Exercise prompt:
Which lines in the data contain the word "image"? Please copy each of them.

Spatial reasoning data:

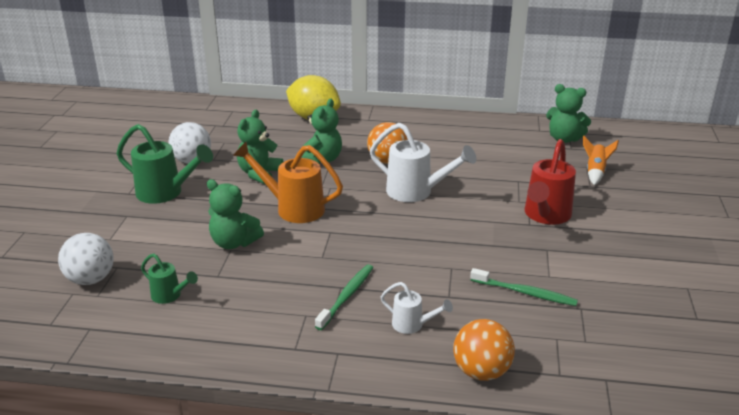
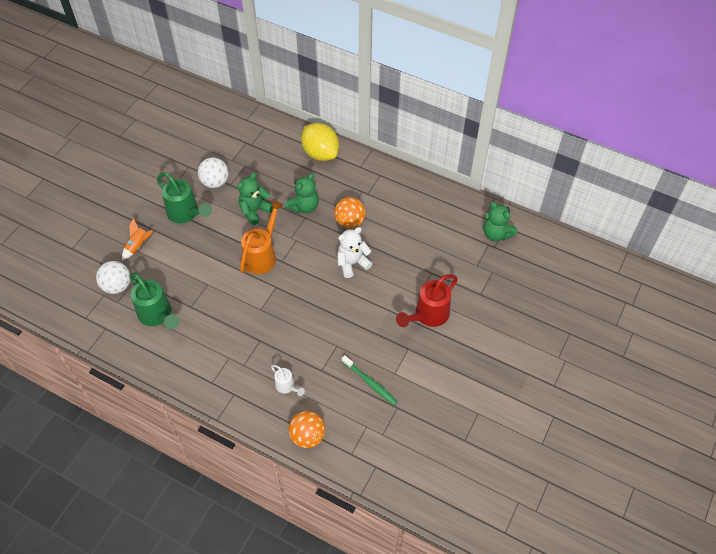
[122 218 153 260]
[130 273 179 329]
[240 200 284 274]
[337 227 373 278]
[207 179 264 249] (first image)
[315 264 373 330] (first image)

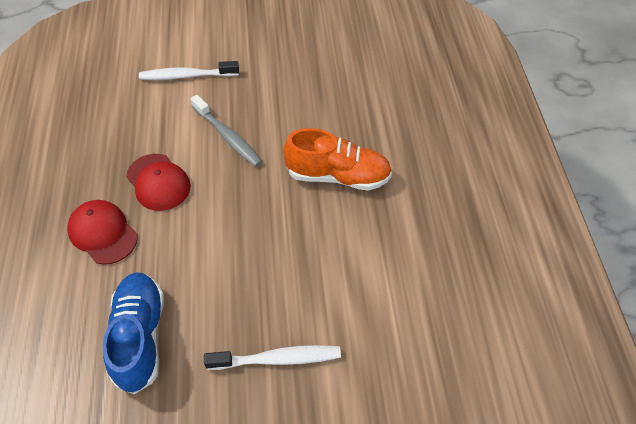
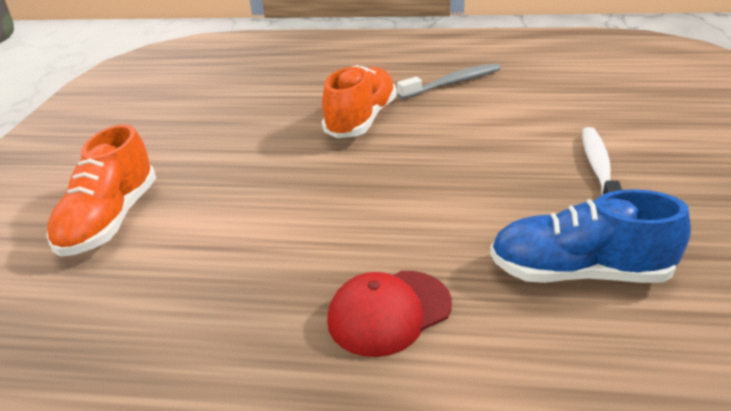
[46 124 156 257]
[397 63 501 99]
[126 154 191 211] (first image)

Answer for this exercise:
[207 179 264 249] (first image)
[315 264 373 330] (first image)
[126 154 191 211] (first image)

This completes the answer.